MATERIAL SHOWN -
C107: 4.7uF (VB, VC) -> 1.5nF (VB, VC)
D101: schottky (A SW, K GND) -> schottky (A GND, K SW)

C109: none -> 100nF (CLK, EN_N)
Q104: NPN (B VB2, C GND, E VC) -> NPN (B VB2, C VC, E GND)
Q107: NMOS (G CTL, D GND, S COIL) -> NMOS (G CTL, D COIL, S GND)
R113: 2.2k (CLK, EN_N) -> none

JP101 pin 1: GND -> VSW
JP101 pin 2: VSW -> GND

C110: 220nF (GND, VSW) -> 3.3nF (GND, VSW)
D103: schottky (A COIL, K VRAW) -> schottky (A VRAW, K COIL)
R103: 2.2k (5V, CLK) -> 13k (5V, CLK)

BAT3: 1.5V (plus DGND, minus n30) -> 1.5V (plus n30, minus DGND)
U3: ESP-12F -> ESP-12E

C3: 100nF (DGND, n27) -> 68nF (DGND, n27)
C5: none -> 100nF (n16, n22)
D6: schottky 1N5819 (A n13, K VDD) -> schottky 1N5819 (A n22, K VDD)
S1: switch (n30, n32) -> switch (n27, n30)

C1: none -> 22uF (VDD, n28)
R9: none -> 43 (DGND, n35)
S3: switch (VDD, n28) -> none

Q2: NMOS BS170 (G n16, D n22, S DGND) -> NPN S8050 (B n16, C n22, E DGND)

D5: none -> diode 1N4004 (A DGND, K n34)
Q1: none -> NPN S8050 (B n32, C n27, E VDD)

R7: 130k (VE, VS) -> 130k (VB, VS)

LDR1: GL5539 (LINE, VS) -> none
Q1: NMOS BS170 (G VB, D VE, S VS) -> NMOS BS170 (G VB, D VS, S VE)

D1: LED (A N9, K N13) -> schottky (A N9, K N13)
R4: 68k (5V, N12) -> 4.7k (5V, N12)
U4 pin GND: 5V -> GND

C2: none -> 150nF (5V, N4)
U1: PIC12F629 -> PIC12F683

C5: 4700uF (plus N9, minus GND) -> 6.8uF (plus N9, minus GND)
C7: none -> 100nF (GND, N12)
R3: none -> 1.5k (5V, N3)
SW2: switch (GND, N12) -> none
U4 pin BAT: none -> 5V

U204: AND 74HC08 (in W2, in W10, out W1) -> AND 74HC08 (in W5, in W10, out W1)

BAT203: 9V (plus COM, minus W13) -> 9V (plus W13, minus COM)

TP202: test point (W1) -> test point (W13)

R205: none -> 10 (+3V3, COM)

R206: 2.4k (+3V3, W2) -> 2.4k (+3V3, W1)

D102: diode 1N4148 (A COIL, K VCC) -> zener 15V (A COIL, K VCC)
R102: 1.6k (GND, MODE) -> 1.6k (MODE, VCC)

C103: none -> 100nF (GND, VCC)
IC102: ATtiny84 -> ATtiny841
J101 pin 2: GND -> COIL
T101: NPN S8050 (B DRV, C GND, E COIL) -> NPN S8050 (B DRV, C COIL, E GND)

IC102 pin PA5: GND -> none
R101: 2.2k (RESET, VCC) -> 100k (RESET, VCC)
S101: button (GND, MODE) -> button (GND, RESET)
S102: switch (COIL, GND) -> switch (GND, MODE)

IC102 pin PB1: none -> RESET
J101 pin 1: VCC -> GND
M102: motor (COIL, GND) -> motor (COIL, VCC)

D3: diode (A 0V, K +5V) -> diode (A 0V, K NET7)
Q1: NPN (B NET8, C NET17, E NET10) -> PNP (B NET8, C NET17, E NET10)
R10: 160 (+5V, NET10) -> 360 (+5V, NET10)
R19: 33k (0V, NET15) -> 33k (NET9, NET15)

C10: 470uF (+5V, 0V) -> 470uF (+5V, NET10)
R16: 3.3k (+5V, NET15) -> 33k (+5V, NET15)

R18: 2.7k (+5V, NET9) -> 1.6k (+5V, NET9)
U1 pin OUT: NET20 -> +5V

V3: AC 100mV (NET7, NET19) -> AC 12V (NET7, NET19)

WORK INSTRUCTION -
Reproduce exactly, and only, the part of the listing above that begins at the line with "D1: LED (A N9, K" and goes on through the line with "BAT203: 9V (plus".

SOLUTION FOR THIS TASK -
D1: LED (A N9, K N13) -> schottky (A N9, K N13)
R4: 68k (5V, N12) -> 4.7k (5V, N12)
U4 pin GND: 5V -> GND

C2: none -> 150nF (5V, N4)
U1: PIC12F629 -> PIC12F683

C5: 4700uF (plus N9, minus GND) -> 6.8uF (plus N9, minus GND)
C7: none -> 100nF (GND, N12)
R3: none -> 1.5k (5V, N3)
SW2: switch (GND, N12) -> none
U4 pin BAT: none -> 5V

U204: AND 74HC08 (in W2, in W10, out W1) -> AND 74HC08 (in W5, in W10, out W1)

BAT203: 9V (plus COM, minus W13) -> 9V (plus W13, minus COM)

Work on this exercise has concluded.